▶ **Exercise requirements**:
Pictures should not appear in the copy; the records themselves must be written out exactly.

Itemized modification records
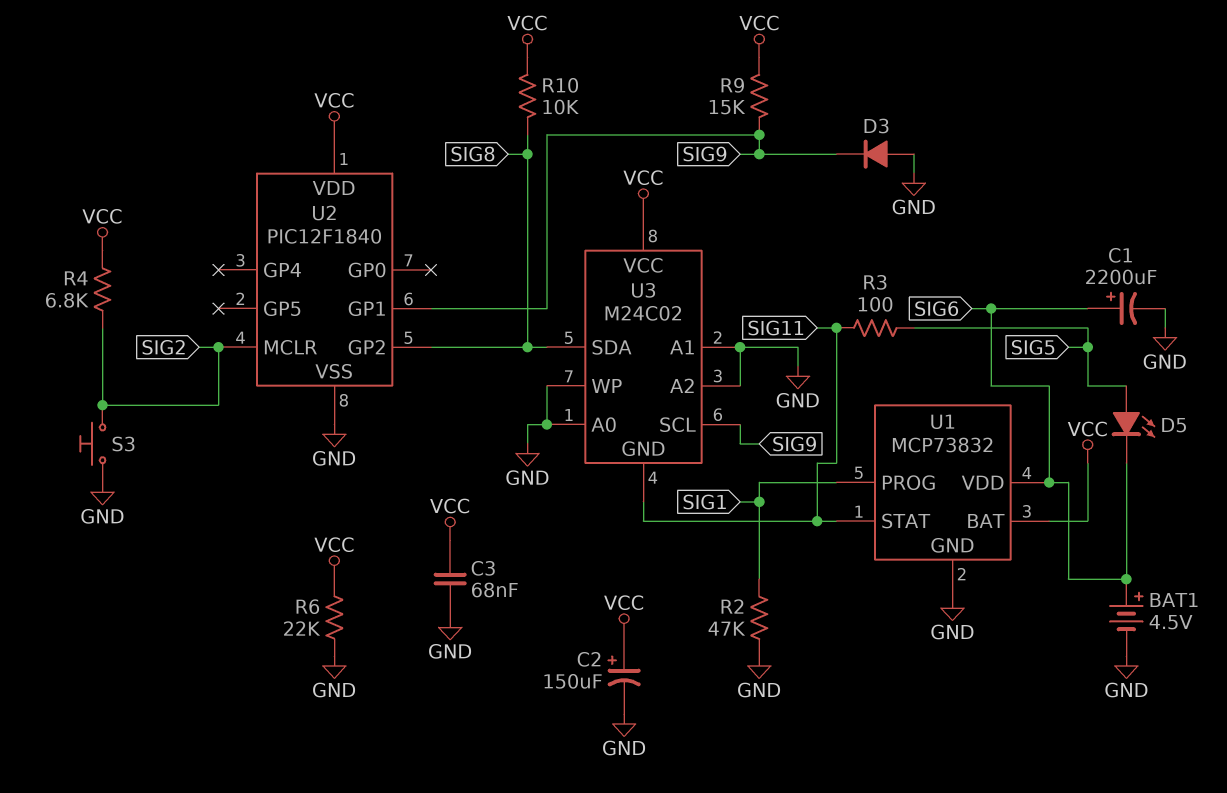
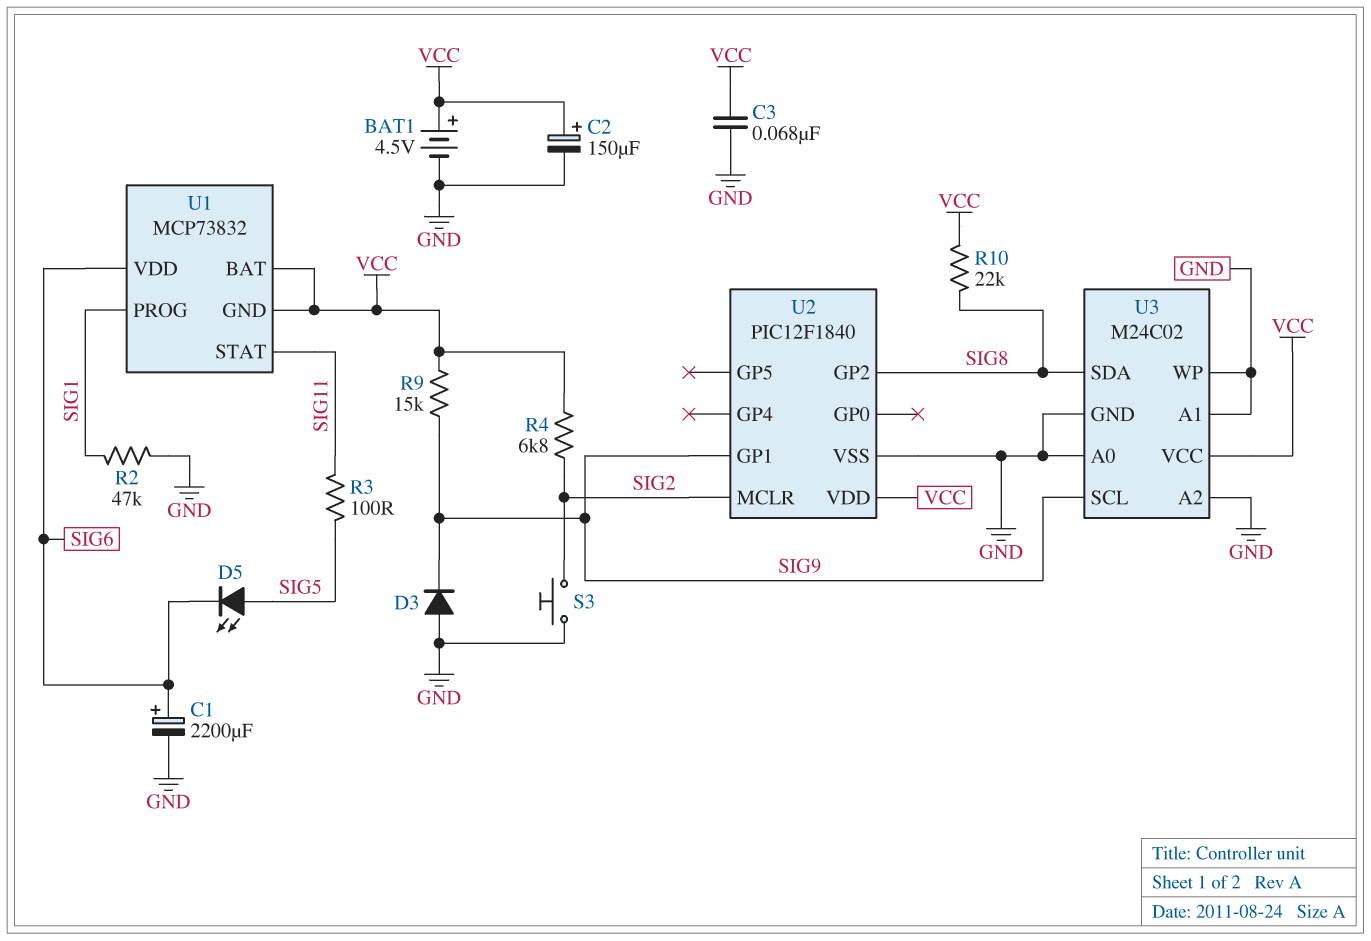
BAT1: 4.5V (plus SIG6, minus GND) -> 4.5V (plus VCC, minus GND)
R6: 22k (GND, VCC) -> none
R10: 10k (SIG8, VCC) -> 22k (SIG8, VCC)
U1 pin GND: GND -> VCC
U3 pin GND: SIG11 -> GND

▶ **Solution below**:
BAT1: 4.5V (plus SIG6, minus GND) -> 4.5V (plus VCC, minus GND)
R6: 22k (GND, VCC) -> none
R10: 10k (SIG8, VCC) -> 22k (SIG8, VCC)
U1 pin GND: GND -> VCC
U3 pin GND: SIG11 -> GND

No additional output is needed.